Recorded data
[Start of section]

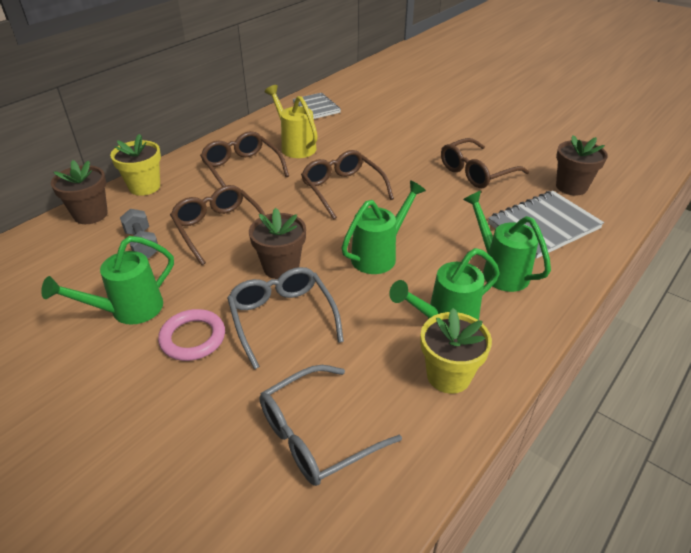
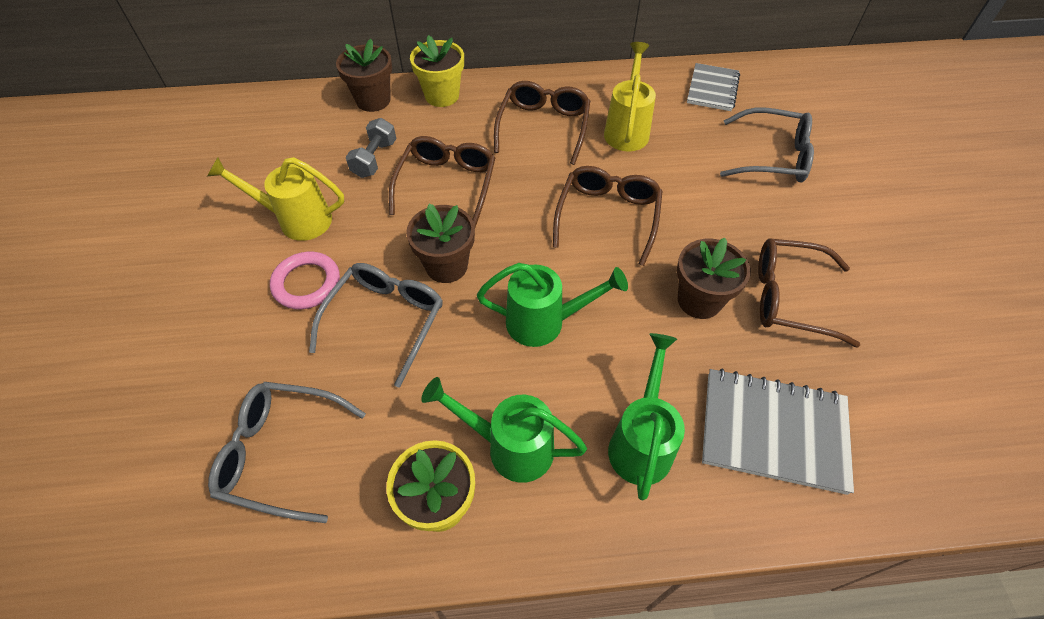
camera: 45 degrees right, 15 degrees up
(129, 310) = (297, 220): green watering can -> yellow watering can
(388, 121) = (773, 157): none -> grey glasses
(571, 187) = (893, 409): brown flower pot -> brown flower pot (699, 300)

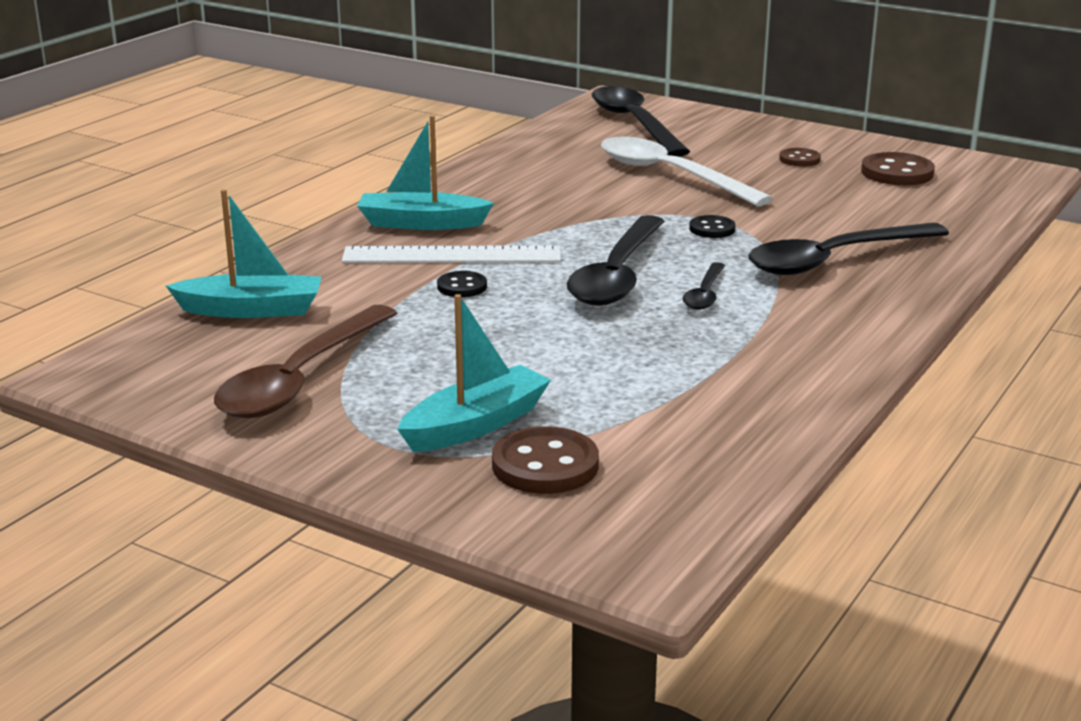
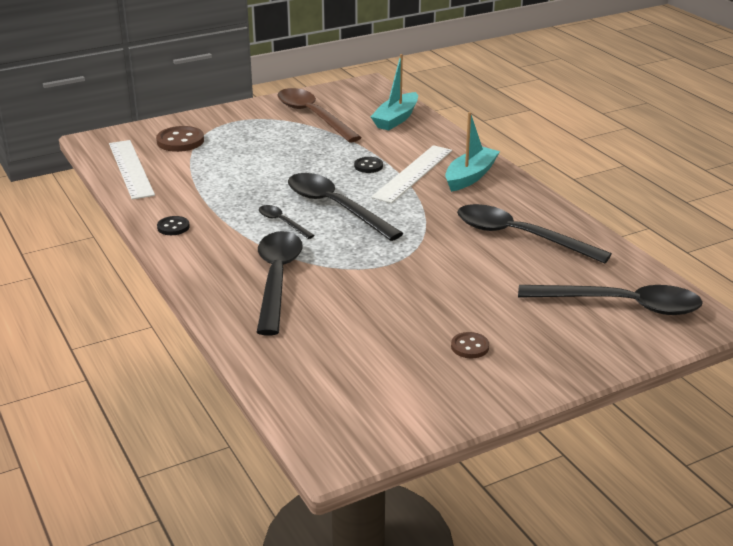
camera: 120 degrees right, 5 degrees up
(475, 425) = (228, 137): turquoise boat -> none
(554, 175) = (519, 236): none -> black spoon
(670, 175) = (483, 278): white spoon -> none
(711, 467) = (131, 169): none -> white ruler
(712, 229) = (369, 257): black button -> black button (173, 227)
(897, 173) = (398, 380): brown button -> none

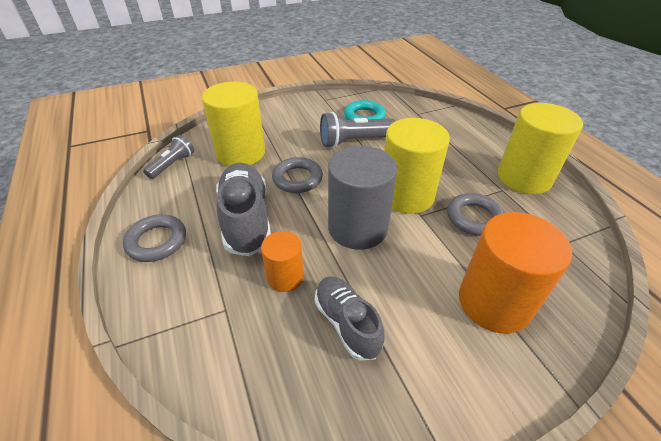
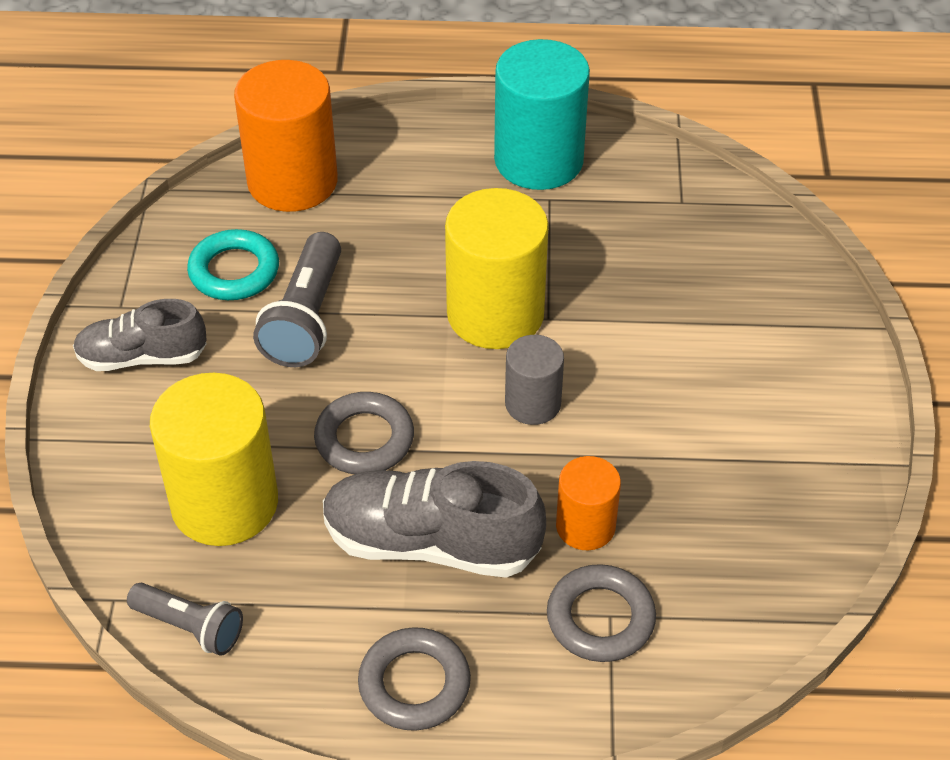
camera: 65 degrees left, 5 degrees up
(172, 165) = (190, 627): grey flashlight -> grey flashlight turned 150 degrees clockwise
(347, 323) = (698, 483): grey shoe -> grey shoe (142, 357)
(357, 228) = (533, 403): grey cylinder -> grey cylinder, size x0.55
(474, 218) = (587, 262): grey ring -> grey ring (600, 618)
(494, 302) = (736, 322): orange cylinder -> orange cylinder (292, 181)
(524, 178) = (538, 160): yellow cylinder -> turquoise cylinder

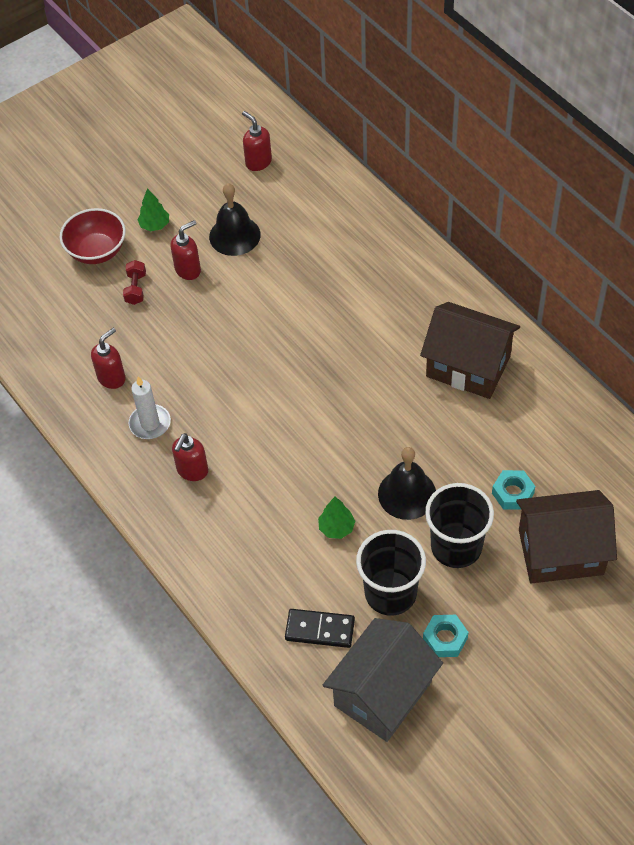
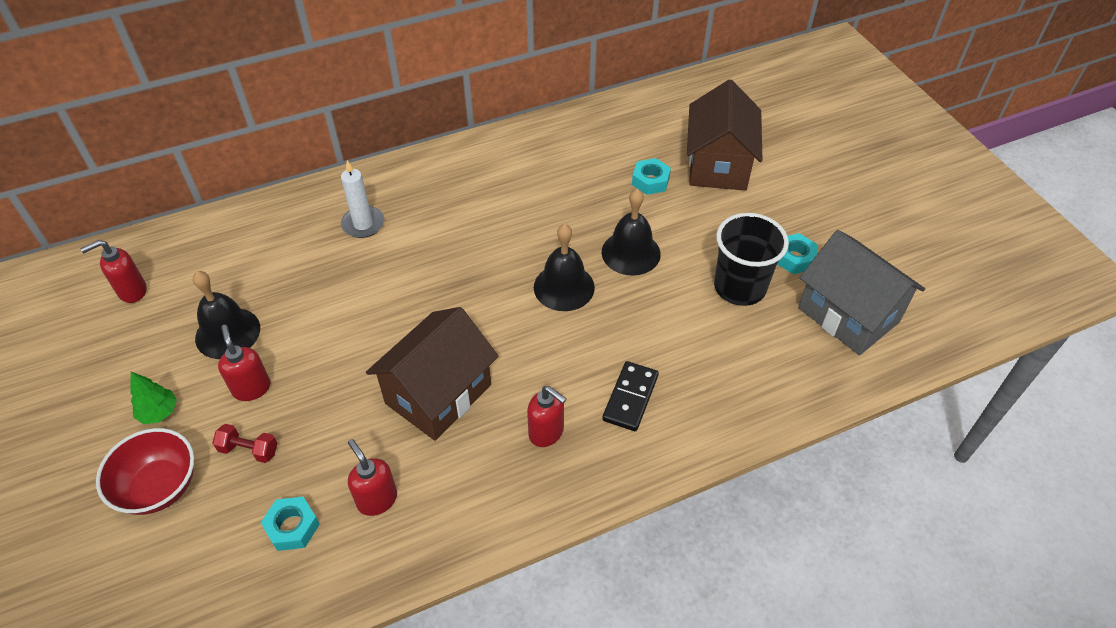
camera: 80 degrees left, 5 degrees down
(81, 336) = (292, 527): none -> turquoise nut
(150, 423) = (464, 466): white candle -> white candle (363, 224)
(320, 629) = (772, 351): black domino -> black domino (630, 398)
(336, 528) = (656, 314): green tree -> none
(348, 449) = (564, 287): none -> black bell
(456, 546) = (698, 230): black cup -> none
(468, 366) = (500, 180): brown house -> brown house (438, 394)

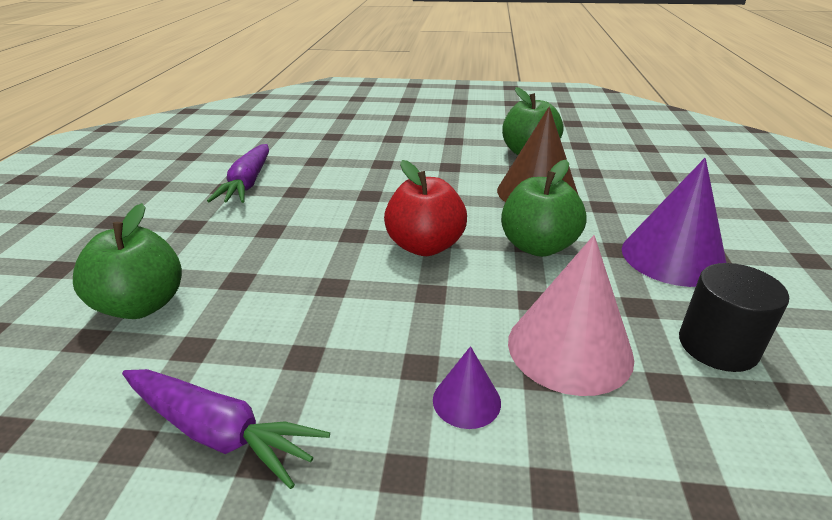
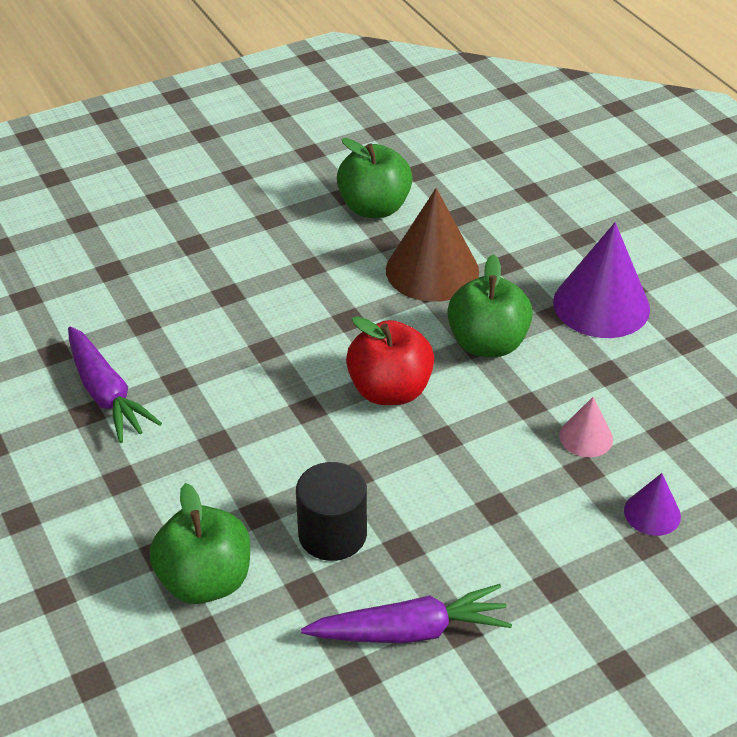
camera: 35 degrees left, 10 degrees up
(466, 400) = (551, 516): purple cone -> purple cone (652, 513)
(569, 348) = (586, 437): pink cone -> pink cone, size x0.50
(717, 346) = (679, 383): black cylinder -> black cylinder (332, 534)

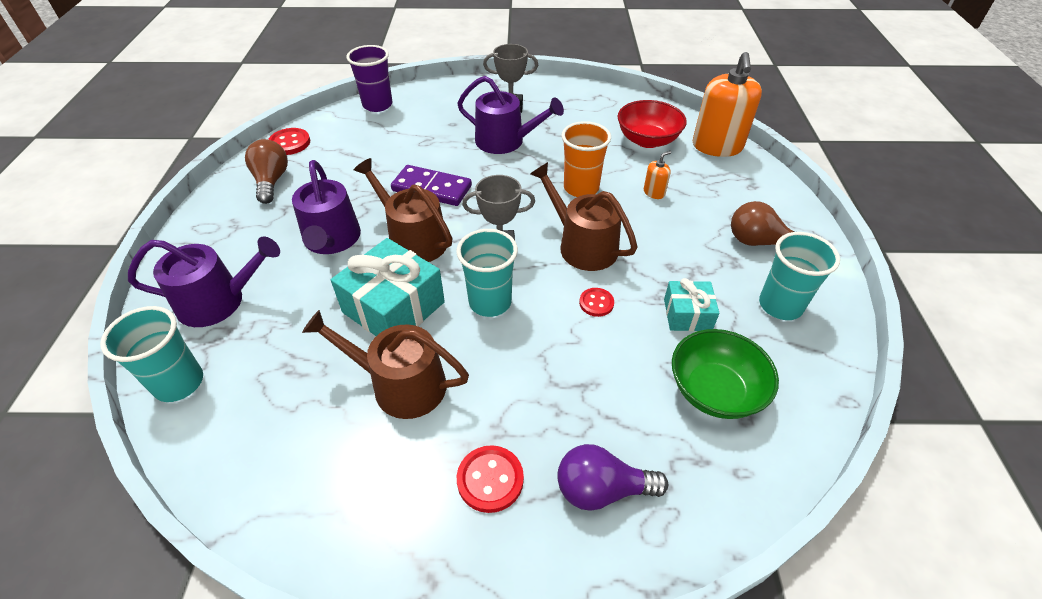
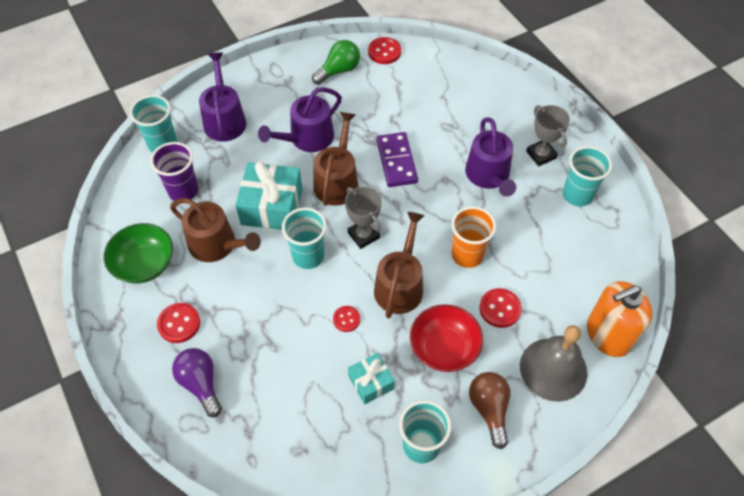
camera: 60 degrees right, 10 degrees up
(219, 301) = (224, 119): purple watering can -> purple watering can turned 150 degrees counterclockwise
(271, 181) = (339, 70): brown light bulb -> green light bulb
(377, 105) = (469, 70): purple cup -> purple cup (183, 191)
(400, 385) = (217, 245): brown watering can -> brown watering can turned 135 degrees clockwise
(569, 106) = (577, 195): none -> turquoise cup
(647, 140) = (573, 275): red bowl -> red bowl (444, 348)
(654, 192) = (500, 309): orange soap dispenser -> red button
(714, 391) = (309, 423): green bowl -> green bowl (144, 264)
(735, 188) = (553, 369): none -> grey bell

[End of section]

__TASK TO CARRY OUT__: Both the first line of the records above and the line containing "(150, 423) = (464, 466): white" belong in the copy; please return them and every line between, exactly, minus the pictures.

__SOLUTION FOR THIS PROBLEM__:
camera: 45 degrees right, 15 degrees up
(129, 310) = (297, 220): green watering can -> yellow watering can
(388, 121) = (773, 157): none -> grey glasses
(571, 187) = (893, 409): brown flower pot -> brown flower pot (699, 300)

camera: 120 degrees right, 5 degrees up
(475, 425) = (228, 137): turquoise boat -> none
(554, 175) = (519, 236): none -> black spoon
(670, 175) = (483, 278): white spoon -> none
(711, 467) = (131, 169): none -> white ruler
(712, 229) = (369, 257): black button -> black button (173, 227)
(897, 173) = (398, 380): brown button -> none

camera: 65 degrees left, 5 degrees up
(172, 165) = (190, 627): grey flashlight -> grey flashlight turned 150 degrees clockwise
(347, 323) = (698, 483): grey shoe -> grey shoe (142, 357)
(357, 228) = (533, 403): grey cylinder -> grey cylinder, size x0.55
(474, 218) = (587, 262): grey ring -> grey ring (600, 618)
(494, 302) = (736, 322): orange cylinder -> orange cylinder (292, 181)
(524, 178) = (538, 160): yellow cylinder -> turquoise cylinder

camera: 80 degrees left, 5 degrees down
(81, 336) = (292, 527): none -> turquoise nut
(150, 423) = (464, 466): white candle -> white candle (363, 224)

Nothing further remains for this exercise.